▶ [YOUR TASK] Exactly as they appear, write the lines from the one containing "none -> grey brick F9 level 2" to the final line of the entries, leaving pictures out.

BEGIN THE RECORDS

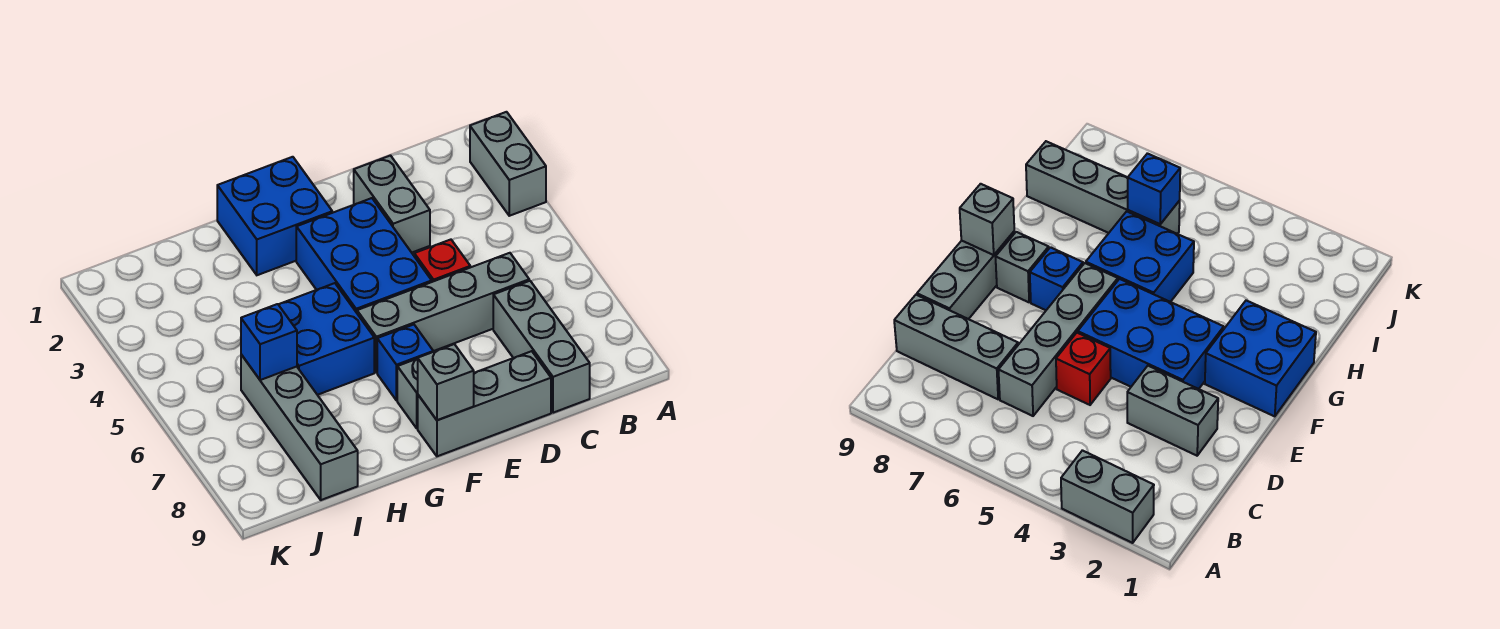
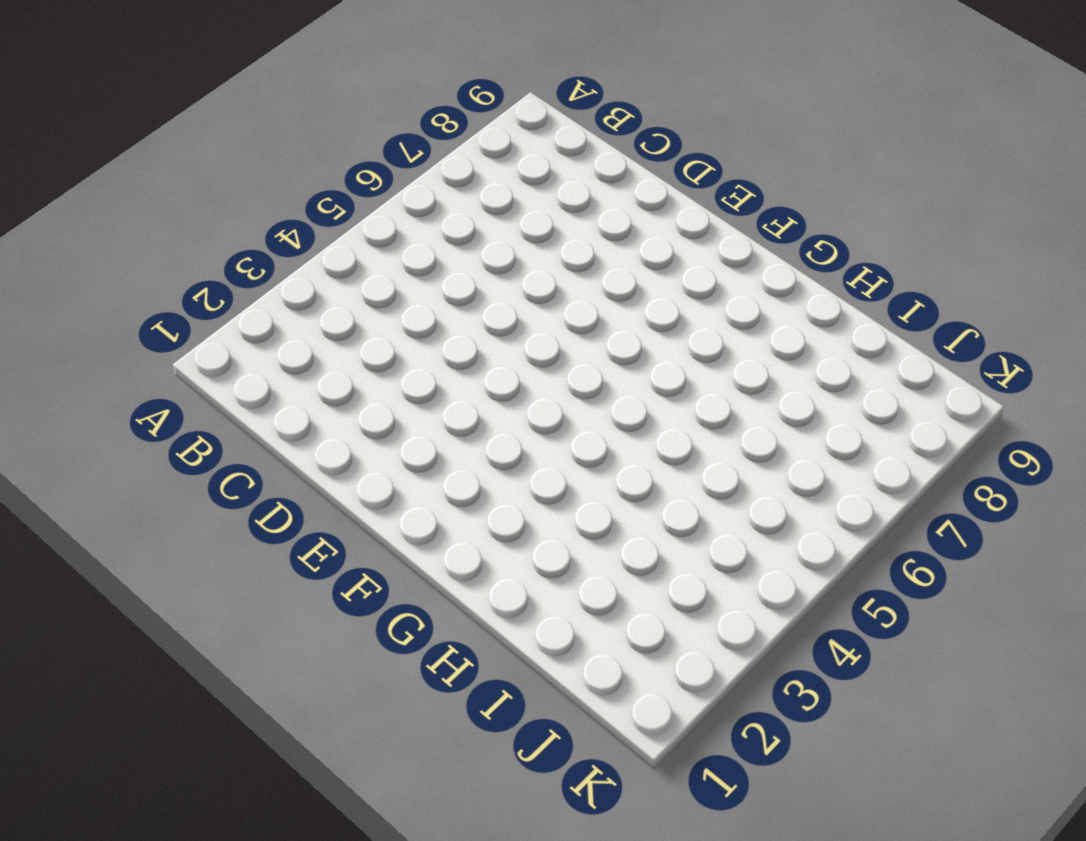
none -> grey brick A2:A3 level 1
none -> grey brick C6:F6 level 1
none -> grey brick C7:C9 level 1

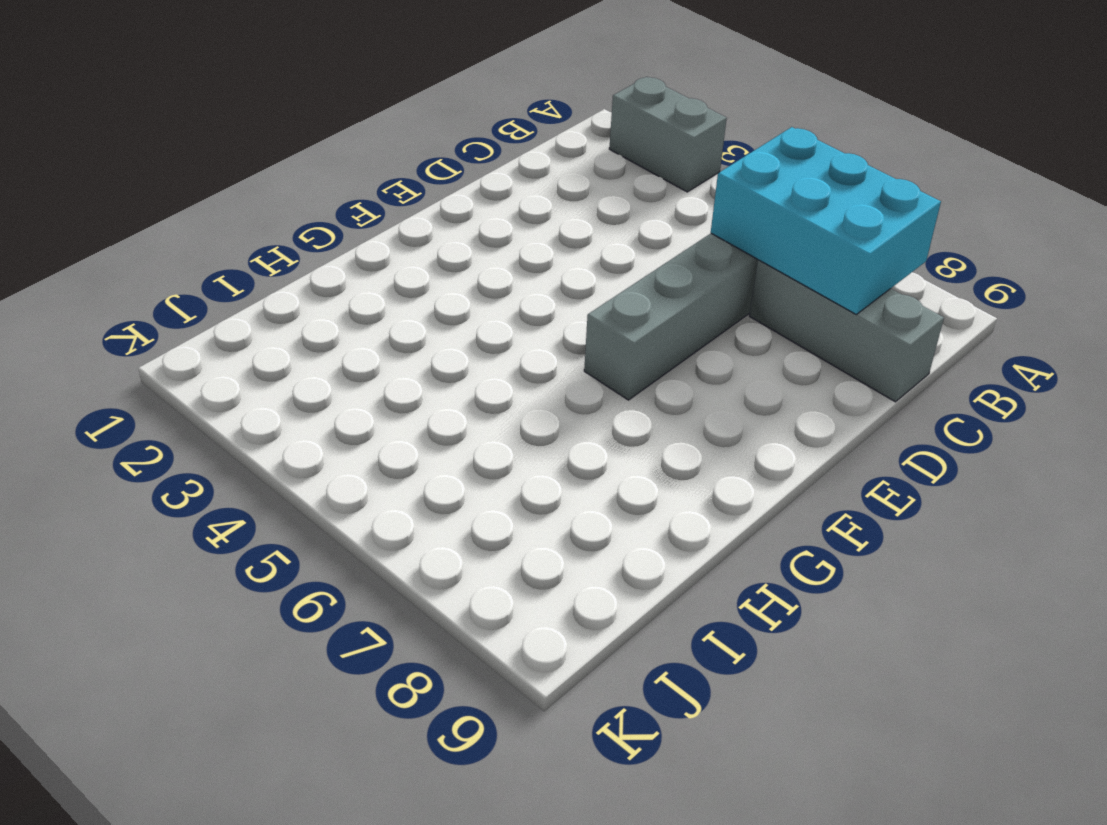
cyan brick B6:C8 level 2 -> none
none -> grey brick D2:D3 level 1
none -> red brick D5 level 1
none -> grey brick D9:F9 level 1

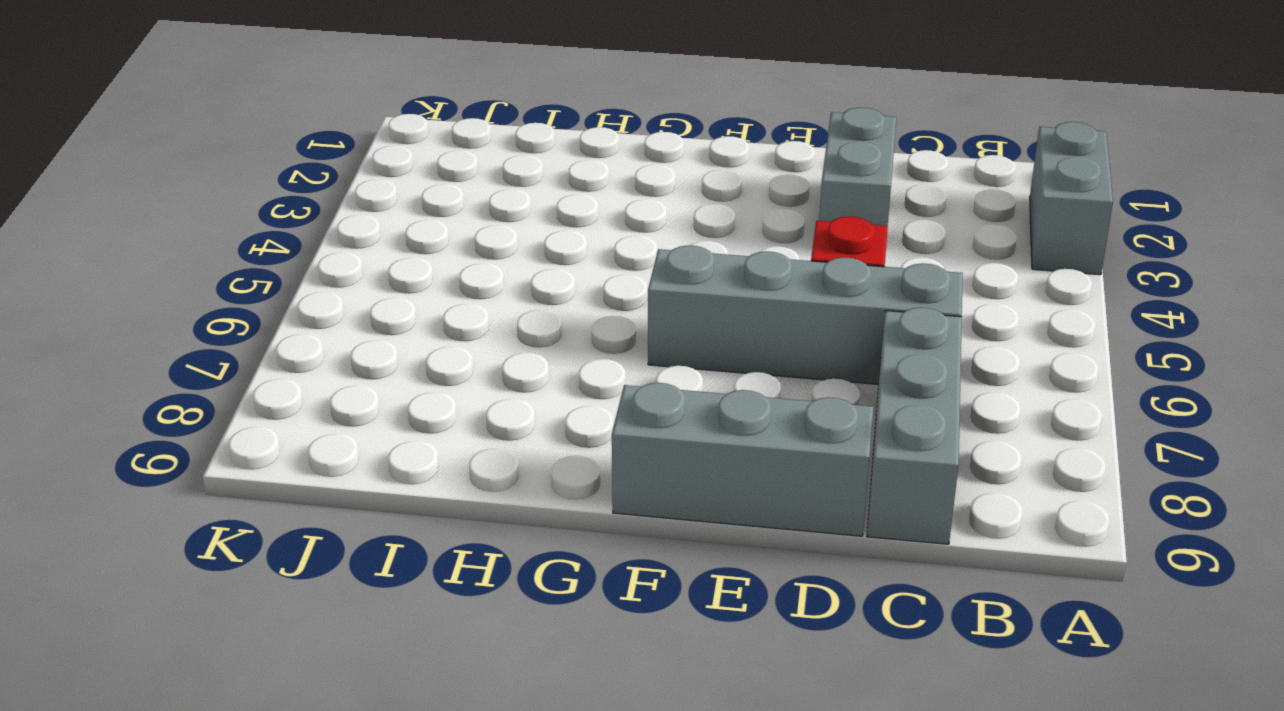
none -> blue brick E3:F5 level 1
none -> blue brick F1:G2 level 1
none -> blue brick F7 level 1

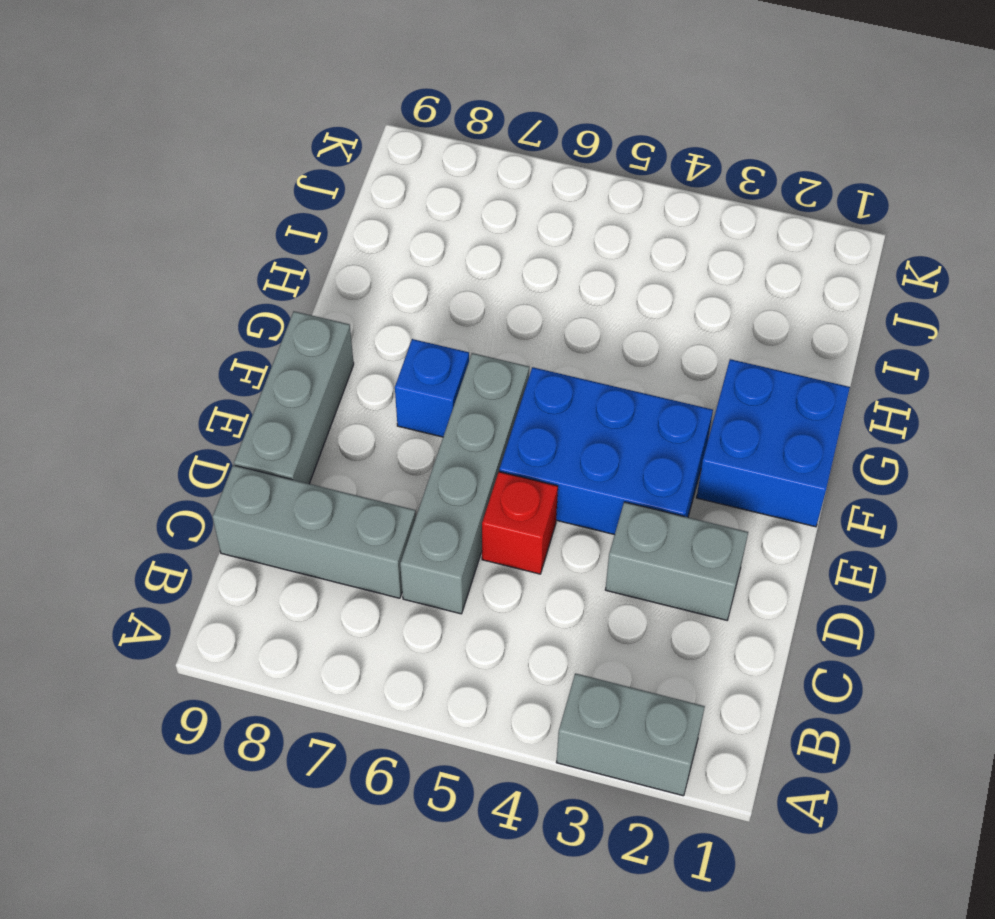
none -> grey brick F8 level 1
none -> blue brick G5:H6 level 1
none -> grey brick I6:I9 level 1

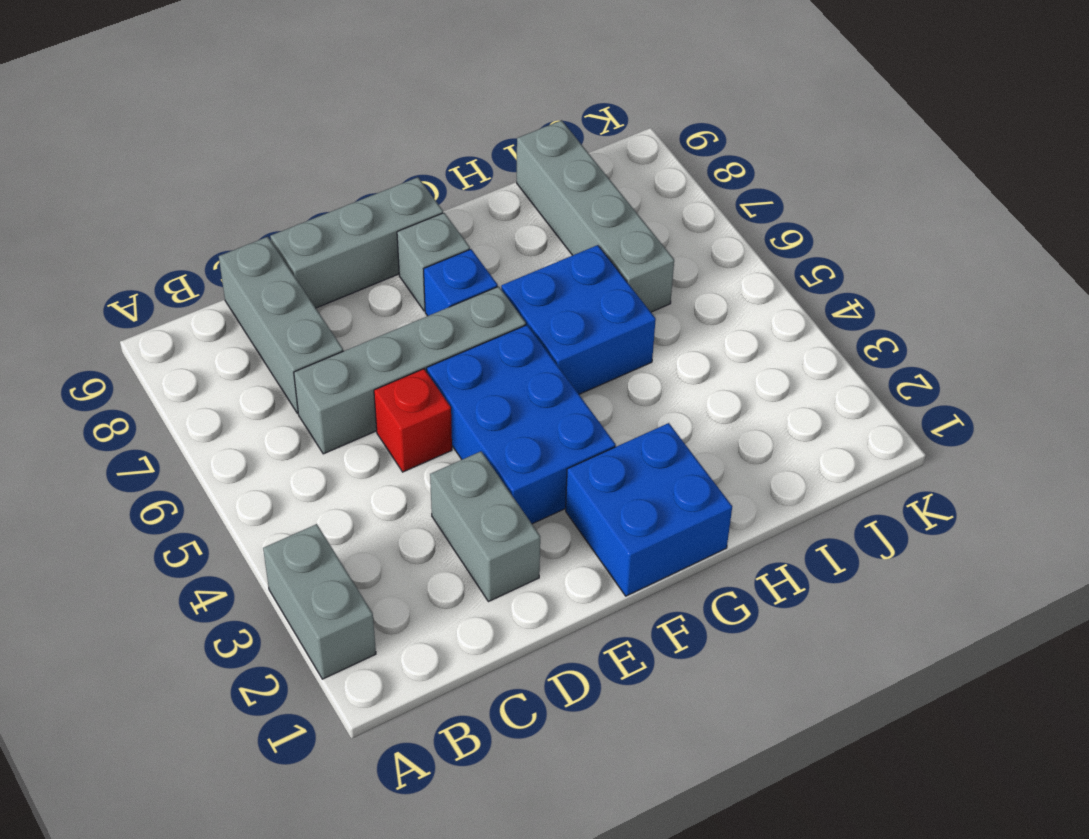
none -> grey brick F9 level 2
none -> blue brick I6 level 2

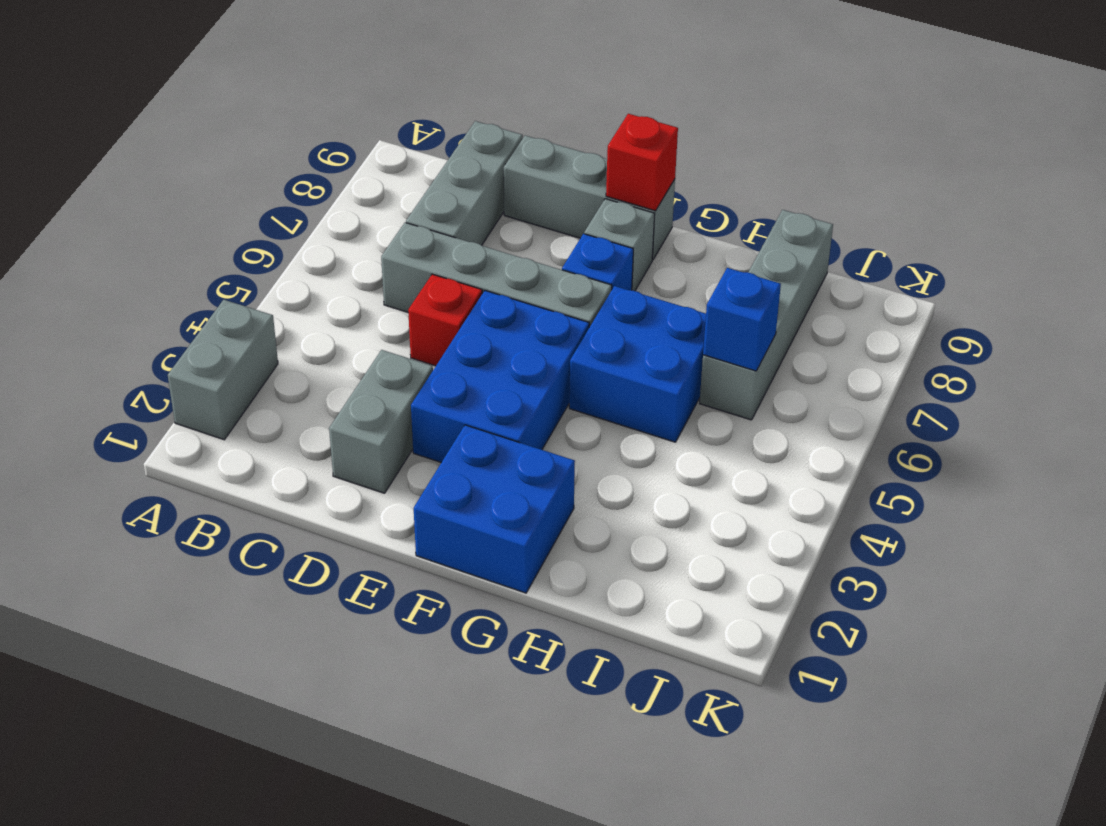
red brick F9 level 2 -> grey brick F9 level 2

END THE RECORDS

▶ [RESULT]
none -> grey brick F9 level 2
none -> blue brick I6 level 2

red brick F9 level 2 -> grey brick F9 level 2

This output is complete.